■ **WHAT IS BEING ASKED**:
Below are records; copy every line in them that holds the word "degrees".

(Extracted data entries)

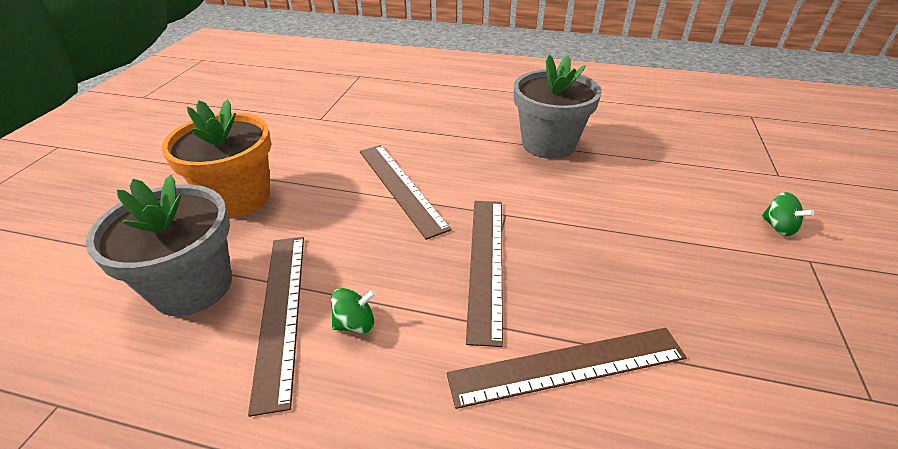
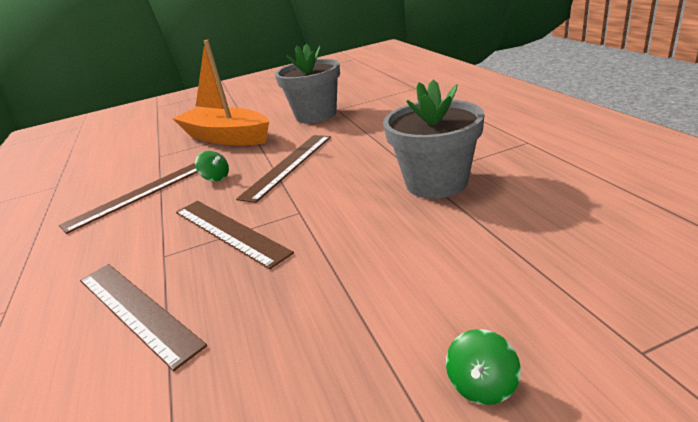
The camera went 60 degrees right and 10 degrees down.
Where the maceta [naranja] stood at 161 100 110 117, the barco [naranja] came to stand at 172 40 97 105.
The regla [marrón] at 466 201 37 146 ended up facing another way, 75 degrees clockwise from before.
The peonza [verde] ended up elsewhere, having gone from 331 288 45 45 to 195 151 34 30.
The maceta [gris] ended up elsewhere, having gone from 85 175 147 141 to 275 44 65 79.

■ **WRITTEN ANSWER**:
The camera went 60 degrees right and 10 degrees down.
The regla [marrón] at 466 201 37 146 ended up facing another way, 75 degrees clockwise from before.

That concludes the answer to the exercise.